= DATA SUPPLIED =
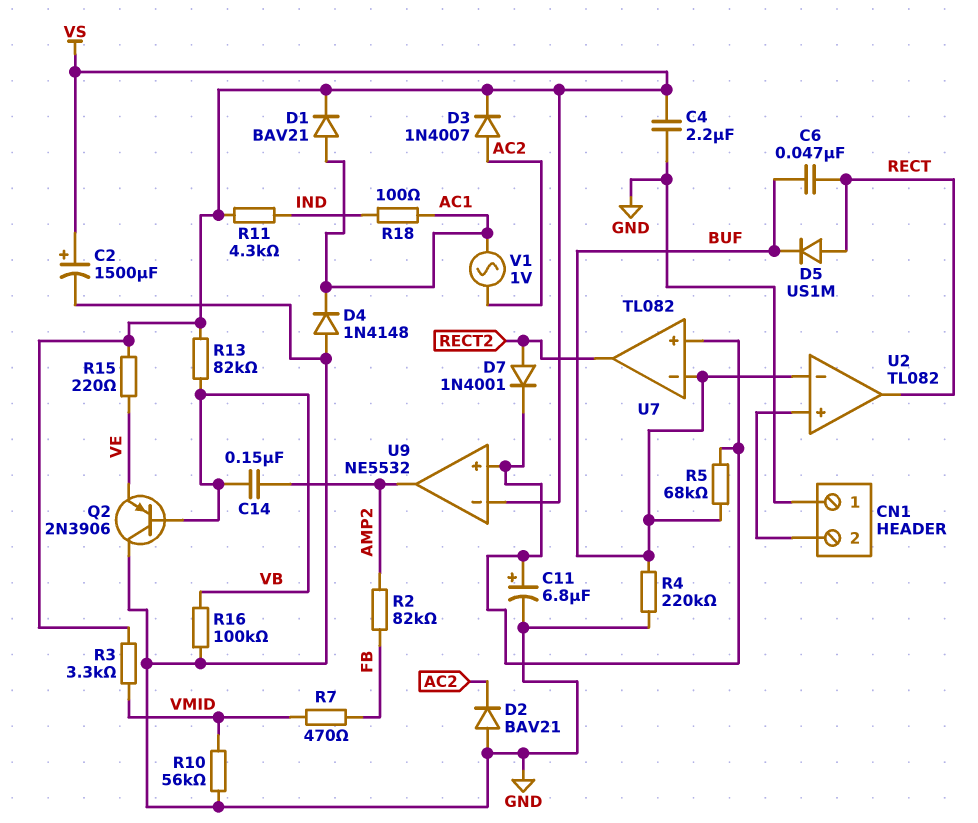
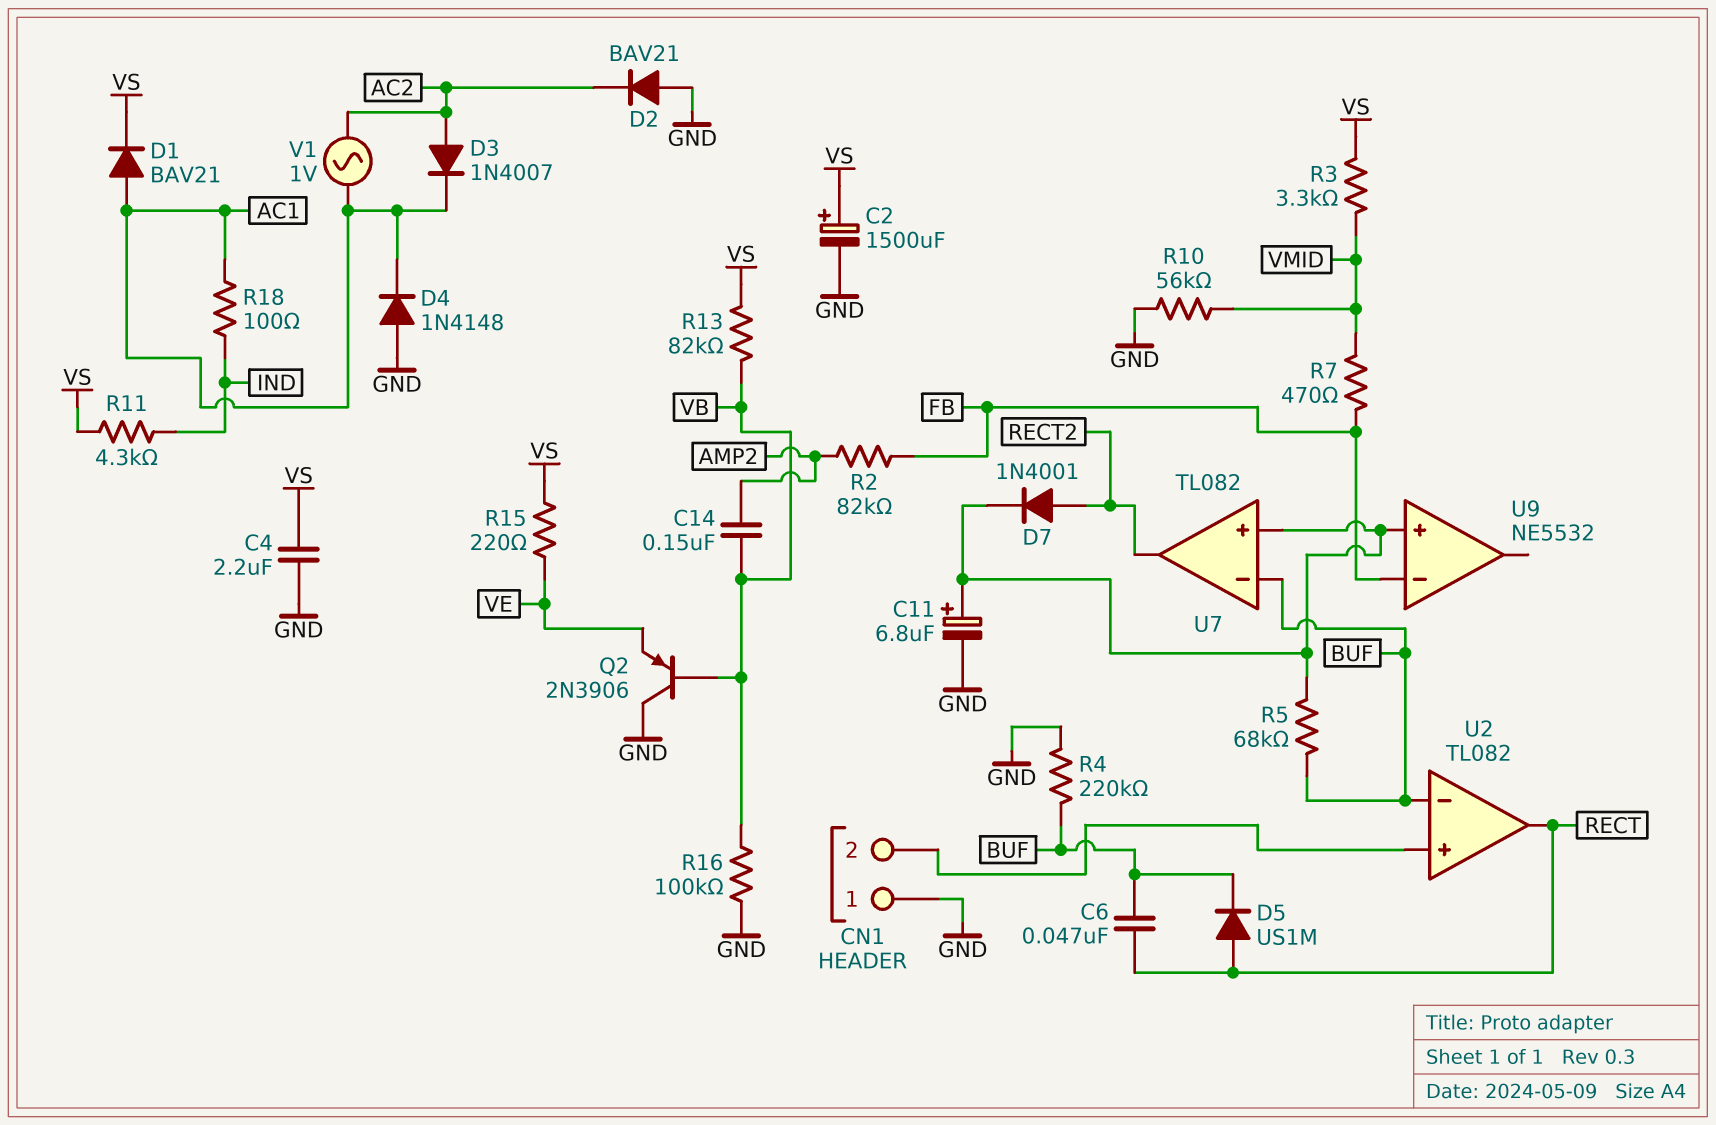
D3: diode 1N4007 (A AC2, K VS) -> diode 1N4007 (A AC2, K AC1)
U9 pin in-: VS -> FB
U9 pin out: AMP2 -> none

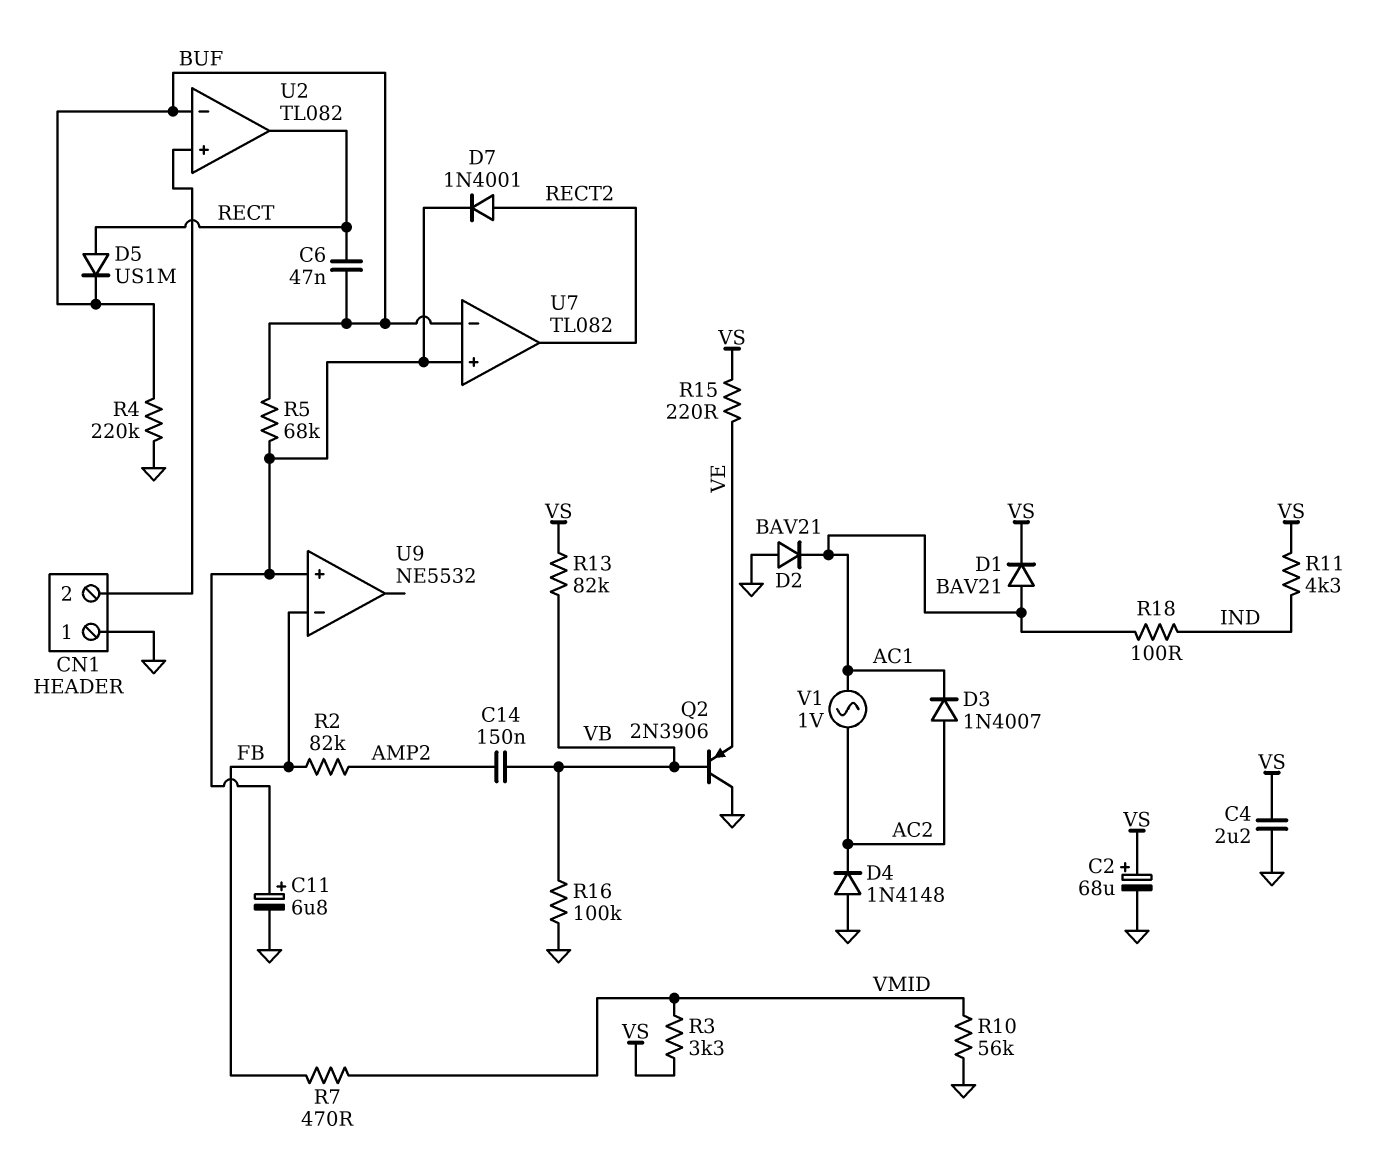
C2: 1500uF (plus VS, minus GND) -> 68uF (plus VS, minus GND)
D2: diode BAV21 (A GND, K AC2) -> diode BAV21 (A GND, K AC1)
D4: diode 1N4148 (A GND, K AC1) -> diode 1N4148 (A GND, K AC2)

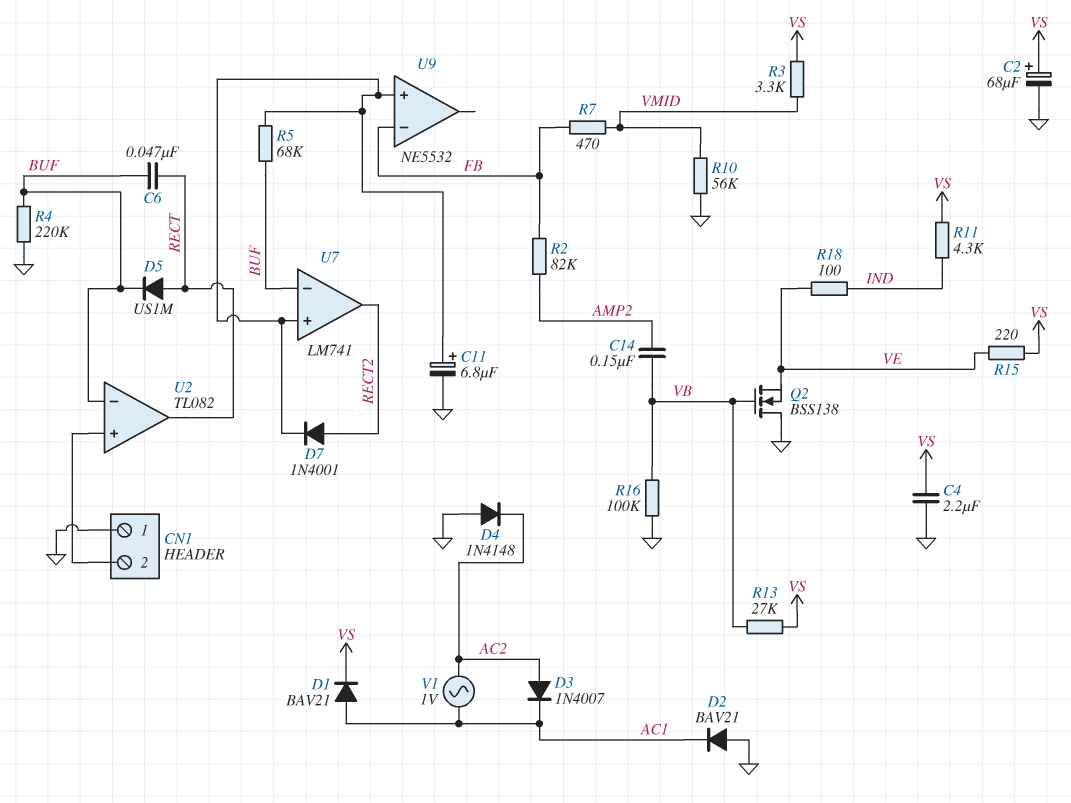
Q2: PNP 2N3906 (B VB, C GND, E VE) -> NMOS BSS138 (G VB, D GND, S VE)
R13: 82k (VB, VS) -> 27k (VB, VS)
R18: 100 (AC1, IND) -> 100 (IND, VE)
U7: TL082 -> LM741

= BRIEF =
For this exercise, write out exactly the lines from the one with "D2: diode BAV21" through the last line of the records, inclusive, and leave each picture out.

= TASK RESULT =
D2: diode BAV21 (A GND, K AC2) -> diode BAV21 (A GND, K AC1)
D4: diode 1N4148 (A GND, K AC1) -> diode 1N4148 (A GND, K AC2)

Q2: PNP 2N3906 (B VB, C GND, E VE) -> NMOS BSS138 (G VB, D GND, S VE)
R13: 82k (VB, VS) -> 27k (VB, VS)
R18: 100 (AC1, IND) -> 100 (IND, VE)
U7: TL082 -> LM741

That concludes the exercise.